What you should do:
An exact copy of every entry below is needed.
*** Excerpted records ***
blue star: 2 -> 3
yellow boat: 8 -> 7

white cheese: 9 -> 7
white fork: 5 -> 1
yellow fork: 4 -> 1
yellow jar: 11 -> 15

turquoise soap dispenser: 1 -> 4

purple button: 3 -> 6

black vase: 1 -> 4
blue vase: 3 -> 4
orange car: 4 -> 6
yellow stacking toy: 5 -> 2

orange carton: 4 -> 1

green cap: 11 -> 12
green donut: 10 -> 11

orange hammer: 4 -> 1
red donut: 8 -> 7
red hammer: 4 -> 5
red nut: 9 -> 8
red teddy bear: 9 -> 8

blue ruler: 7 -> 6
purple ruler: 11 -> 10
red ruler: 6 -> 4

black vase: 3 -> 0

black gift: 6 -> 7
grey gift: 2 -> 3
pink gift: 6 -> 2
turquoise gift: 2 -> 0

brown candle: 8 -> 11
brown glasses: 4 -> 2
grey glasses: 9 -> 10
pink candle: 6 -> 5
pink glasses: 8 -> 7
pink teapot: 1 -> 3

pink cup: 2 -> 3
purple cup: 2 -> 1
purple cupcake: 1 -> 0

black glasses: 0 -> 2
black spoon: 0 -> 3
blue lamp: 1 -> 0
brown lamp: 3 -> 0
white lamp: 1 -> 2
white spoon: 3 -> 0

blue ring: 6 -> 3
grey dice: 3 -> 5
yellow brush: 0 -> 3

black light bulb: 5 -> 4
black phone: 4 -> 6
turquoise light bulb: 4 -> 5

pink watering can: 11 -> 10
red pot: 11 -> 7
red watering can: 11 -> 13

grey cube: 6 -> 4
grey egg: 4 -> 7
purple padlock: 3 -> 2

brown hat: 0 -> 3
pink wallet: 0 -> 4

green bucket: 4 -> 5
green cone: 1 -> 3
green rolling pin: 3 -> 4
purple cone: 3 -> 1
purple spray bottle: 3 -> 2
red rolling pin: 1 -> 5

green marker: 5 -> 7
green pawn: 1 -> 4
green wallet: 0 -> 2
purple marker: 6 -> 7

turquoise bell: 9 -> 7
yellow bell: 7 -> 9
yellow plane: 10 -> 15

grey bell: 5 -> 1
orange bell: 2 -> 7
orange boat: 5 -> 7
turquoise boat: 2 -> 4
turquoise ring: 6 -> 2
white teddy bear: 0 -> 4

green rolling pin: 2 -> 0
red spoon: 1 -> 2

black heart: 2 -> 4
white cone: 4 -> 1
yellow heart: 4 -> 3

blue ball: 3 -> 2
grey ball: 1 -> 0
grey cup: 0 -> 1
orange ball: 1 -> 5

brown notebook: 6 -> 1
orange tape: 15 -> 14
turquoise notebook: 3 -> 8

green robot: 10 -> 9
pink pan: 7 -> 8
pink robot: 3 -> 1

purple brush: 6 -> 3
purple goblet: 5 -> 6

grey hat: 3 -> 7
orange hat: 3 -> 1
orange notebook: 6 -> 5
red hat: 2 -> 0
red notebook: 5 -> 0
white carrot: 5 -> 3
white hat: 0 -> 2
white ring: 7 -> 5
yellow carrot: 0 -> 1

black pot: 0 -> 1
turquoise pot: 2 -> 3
*** End of Excerpted records ***
Your solution:
blue star: 2 -> 3
yellow boat: 8 -> 7

white cheese: 9 -> 7
white fork: 5 -> 1
yellow fork: 4 -> 1
yellow jar: 11 -> 15

turquoise soap dispenser: 1 -> 4

purple button: 3 -> 6

black vase: 1 -> 4
blue vase: 3 -> 4
orange car: 4 -> 6
yellow stacking toy: 5 -> 2

orange carton: 4 -> 1

green cap: 11 -> 12
green donut: 10 -> 11

orange hammer: 4 -> 1
red donut: 8 -> 7
red hammer: 4 -> 5
red nut: 9 -> 8
red teddy bear: 9 -> 8

blue ruler: 7 -> 6
purple ruler: 11 -> 10
red ruler: 6 -> 4

black vase: 3 -> 0

black gift: 6 -> 7
grey gift: 2 -> 3
pink gift: 6 -> 2
turquoise gift: 2 -> 0

brown candle: 8 -> 11
brown glasses: 4 -> 2
grey glasses: 9 -> 10
pink candle: 6 -> 5
pink glasses: 8 -> 7
pink teapot: 1 -> 3

pink cup: 2 -> 3
purple cup: 2 -> 1
purple cupcake: 1 -> 0

black glasses: 0 -> 2
black spoon: 0 -> 3
blue lamp: 1 -> 0
brown lamp: 3 -> 0
white lamp: 1 -> 2
white spoon: 3 -> 0

blue ring: 6 -> 3
grey dice: 3 -> 5
yellow brush: 0 -> 3

black light bulb: 5 -> 4
black phone: 4 -> 6
turquoise light bulb: 4 -> 5

pink watering can: 11 -> 10
red pot: 11 -> 7
red watering can: 11 -> 13

grey cube: 6 -> 4
grey egg: 4 -> 7
purple padlock: 3 -> 2

brown hat: 0 -> 3
pink wallet: 0 -> 4

green bucket: 4 -> 5
green cone: 1 -> 3
green rolling pin: 3 -> 4
purple cone: 3 -> 1
purple spray bottle: 3 -> 2
red rolling pin: 1 -> 5

green marker: 5 -> 7
green pawn: 1 -> 4
green wallet: 0 -> 2
purple marker: 6 -> 7

turquoise bell: 9 -> 7
yellow bell: 7 -> 9
yellow plane: 10 -> 15

grey bell: 5 -> 1
orange bell: 2 -> 7
orange boat: 5 -> 7
turquoise boat: 2 -> 4
turquoise ring: 6 -> 2
white teddy bear: 0 -> 4

green rolling pin: 2 -> 0
red spoon: 1 -> 2

black heart: 2 -> 4
white cone: 4 -> 1
yellow heart: 4 -> 3

blue ball: 3 -> 2
grey ball: 1 -> 0
grey cup: 0 -> 1
orange ball: 1 -> 5

brown notebook: 6 -> 1
orange tape: 15 -> 14
turquoise notebook: 3 -> 8

green robot: 10 -> 9
pink pan: 7 -> 8
pink robot: 3 -> 1

purple brush: 6 -> 3
purple goblet: 5 -> 6

grey hat: 3 -> 7
orange hat: 3 -> 1
orange notebook: 6 -> 5
red hat: 2 -> 0
red notebook: 5 -> 0
white carrot: 5 -> 3
white hat: 0 -> 2
white ring: 7 -> 5
yellow carrot: 0 -> 1

black pot: 0 -> 1
turquoise pot: 2 -> 3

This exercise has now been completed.